_WHAT YOU ARE ASKED TO DO_
From the records, pick out and copy each line containing "none".

_MATERIAL FOR THE TASK_
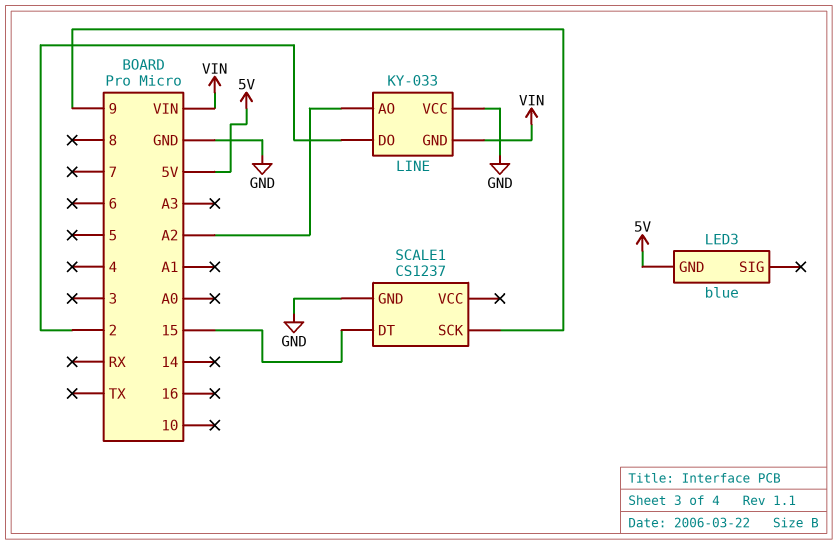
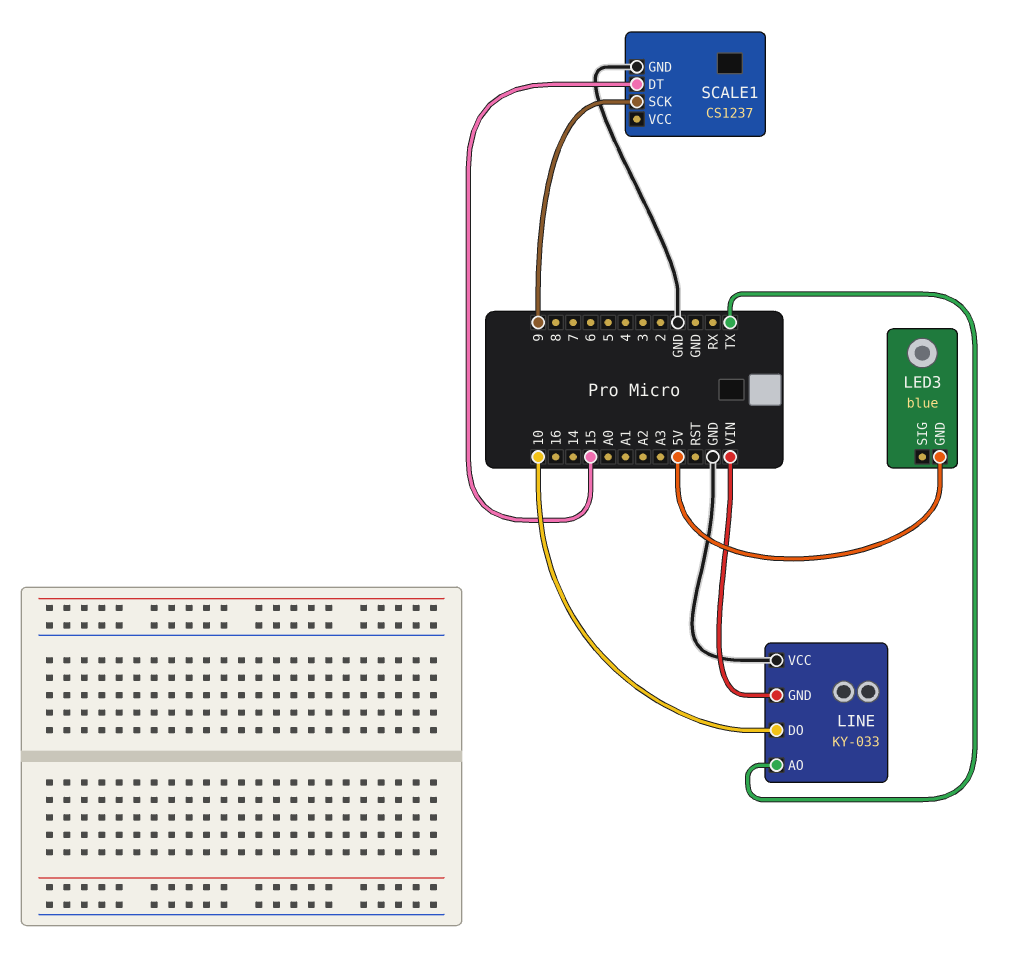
LINE pin AO: A2 -> TX
LINE pin DO: 2 -> 10

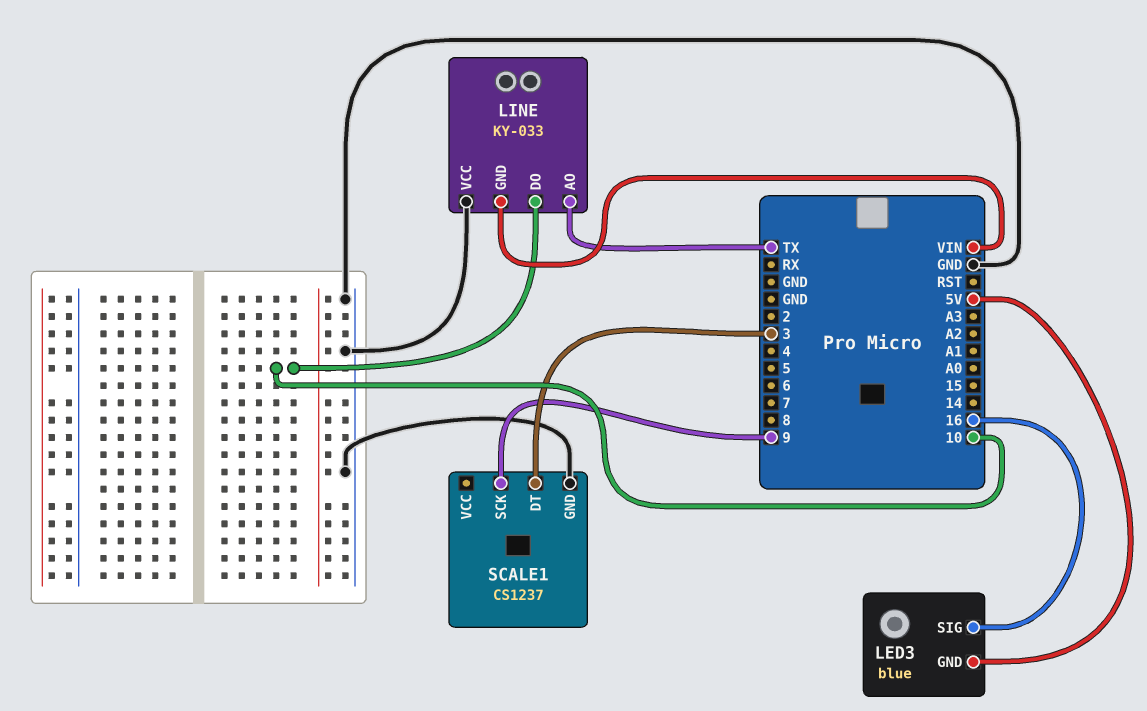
LED3 pin SIG: none -> 16
SCALE1 pin DT: 15 -> 3

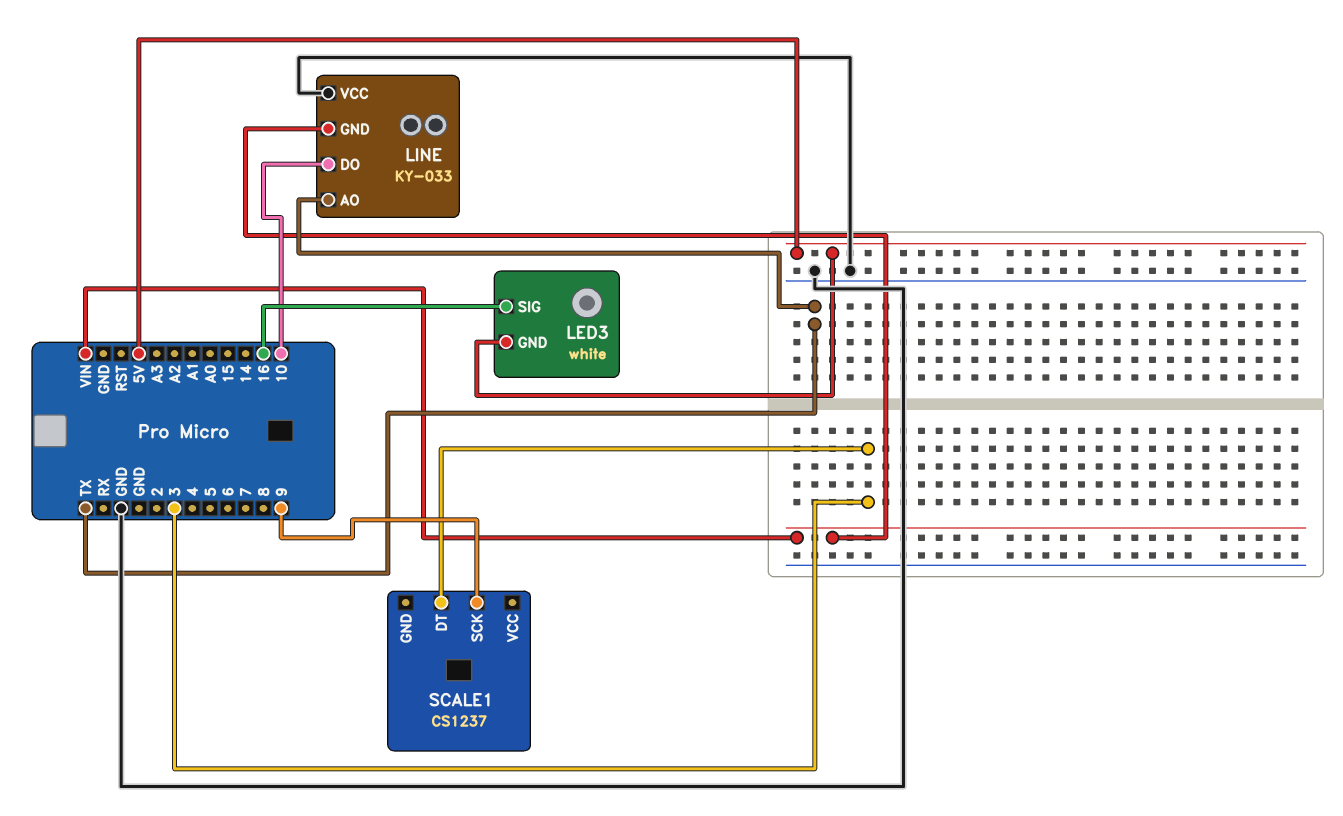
LED3: blue -> white
SCALE1 pin GND: GND -> none

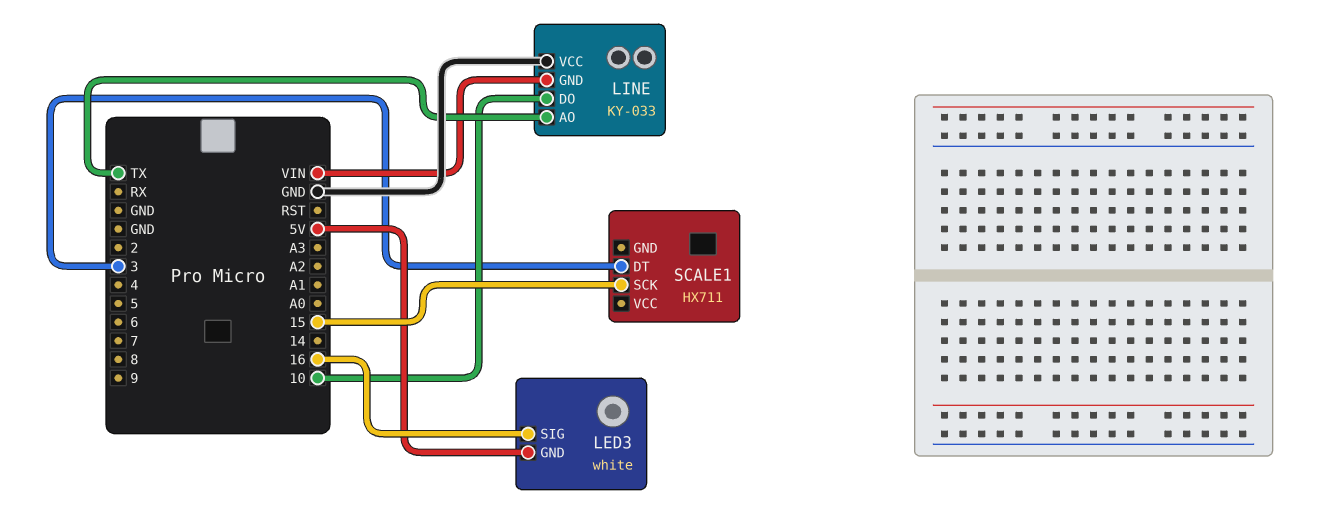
SCALE1: CS1237 -> HX711
SCALE1 pin SCK: 9 -> 15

_SOLUTION TO THIS PROBLEM_
LED3 pin SIG: none -> 16
SCALE1 pin GND: GND -> none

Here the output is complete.